• **YOUR OBJECTIVE**
As you reproduce every line below, keep it exactly as written and leave out the images.

• **THE RECORDS**
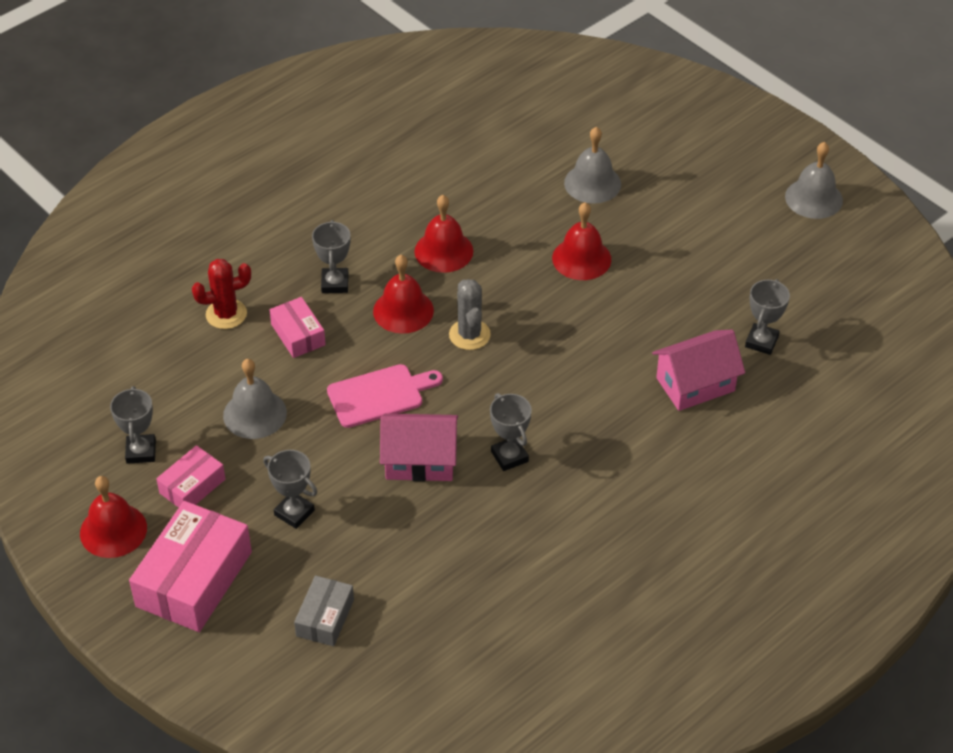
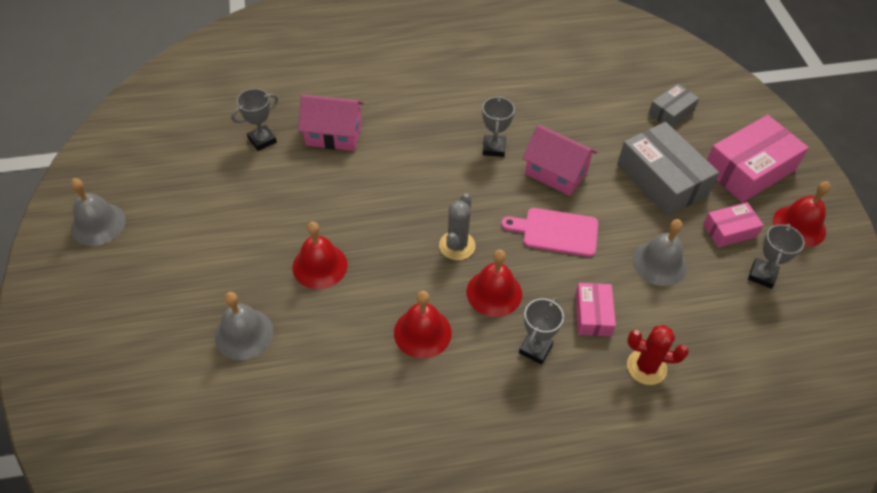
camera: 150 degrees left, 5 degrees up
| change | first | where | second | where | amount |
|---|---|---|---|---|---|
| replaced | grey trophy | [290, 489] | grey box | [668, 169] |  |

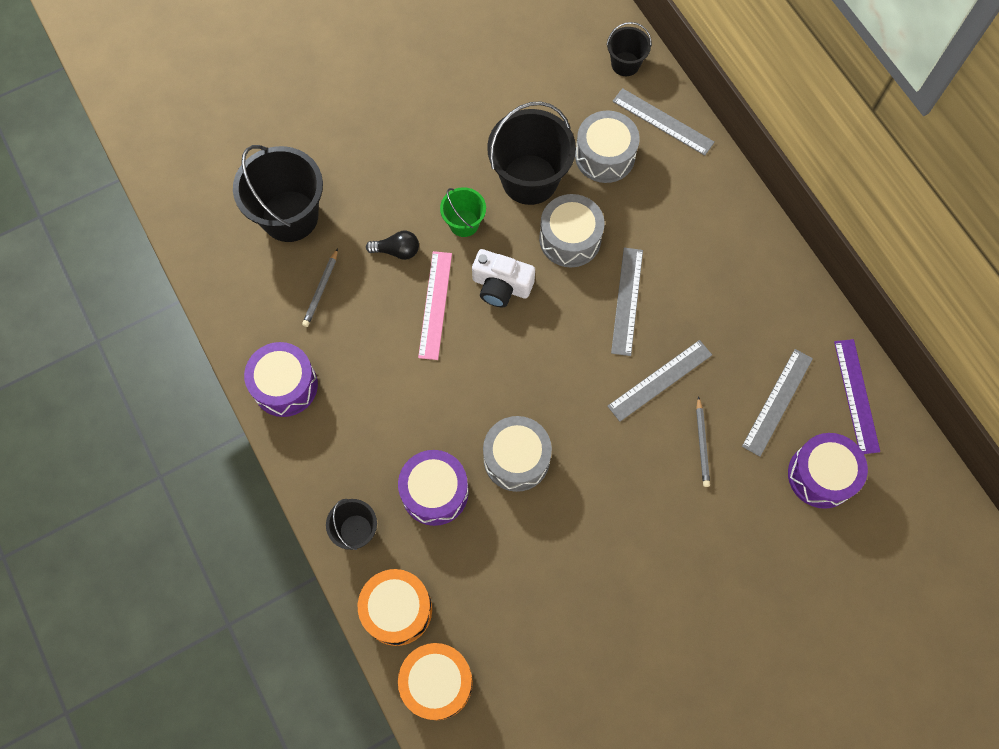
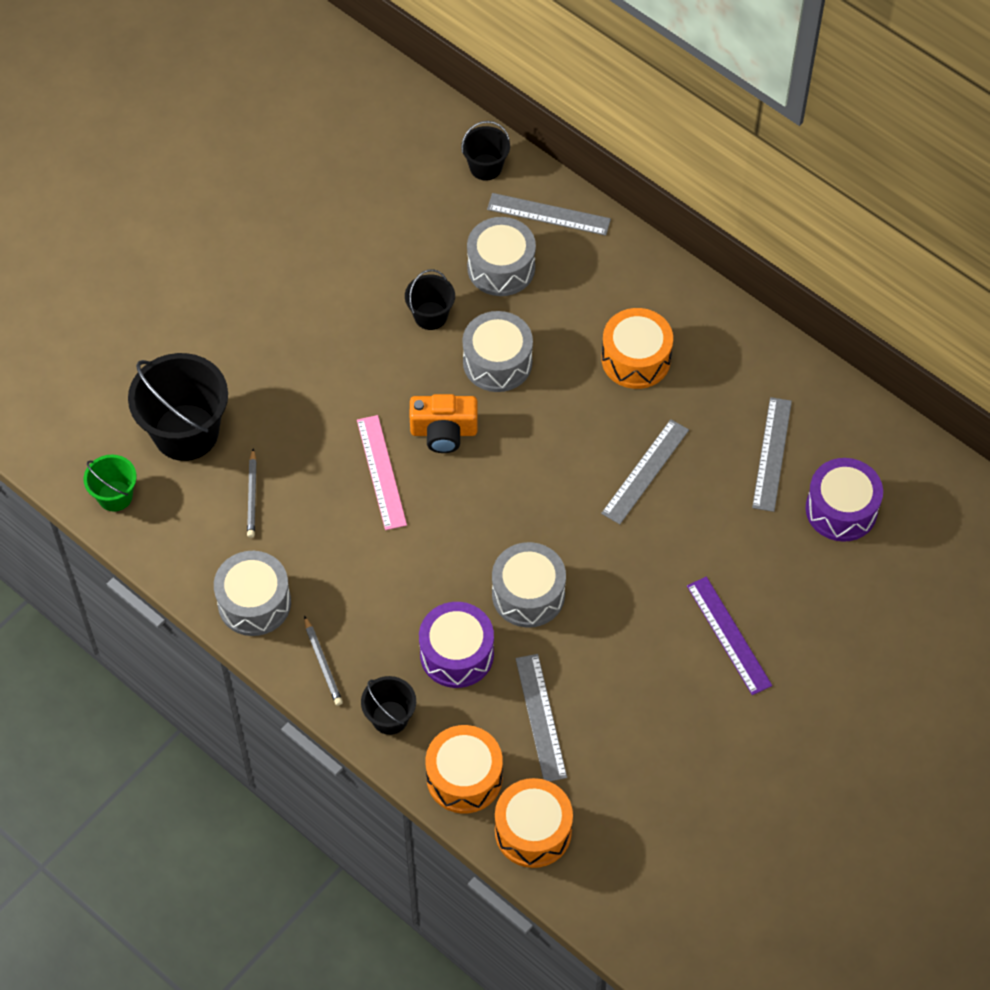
camera: 20 degrees left, 10 degrees down
| change | first | where | second | where | amount |
|---|---|---|---|---|---|
| removed | black light bulb | [392, 245] |  |  |  |
| added |  |  | orange drum | [637, 348] |  |
| moved | green bucket | [463, 212] |  | [110, 483] |  |
| moved | grey ruler | [627, 302] |  | [541, 717] |  |
| moved | grey pencil | [703, 441] |  | [323, 661] |  |
| moved | purple ruler | [857, 396] |  | [729, 636] |  |
| recoloured | purple drum | [281, 379] | grey drum | [252, 593] |  |
| recoloured | white camera | [503, 278] | orange camera | [443, 423] |  |
| resized | black bucket | [531, 153] |  | [430, 299] | x0.53 |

• **TASK ANSWER**
camera: 150 degrees left, 5 degrees up
| change | first | where | second | where | amount |
|---|---|---|---|---|---|
| replaced | grey trophy | [290, 489] | grey box | [668, 169] |  |

camera: 20 degrees left, 10 degrees down
| change | first | where | second | where | amount |
|---|---|---|---|---|---|
| removed | black light bulb | [392, 245] |  |  |  |
| added |  |  | orange drum | [637, 348] |  |
| moved | green bucket | [463, 212] |  | [110, 483] |  |
| moved | grey ruler | [627, 302] |  | [541, 717] |  |
| moved | grey pencil | [703, 441] |  | [323, 661] |  |
| moved | purple ruler | [857, 396] |  | [729, 636] |  |
| recoloured | purple drum | [281, 379] | grey drum | [252, 593] |  |
| recoloured | white camera | [503, 278] | orange camera | [443, 423] |  |
| resized | black bucket | [531, 153] |  | [430, 299] | x0.53 |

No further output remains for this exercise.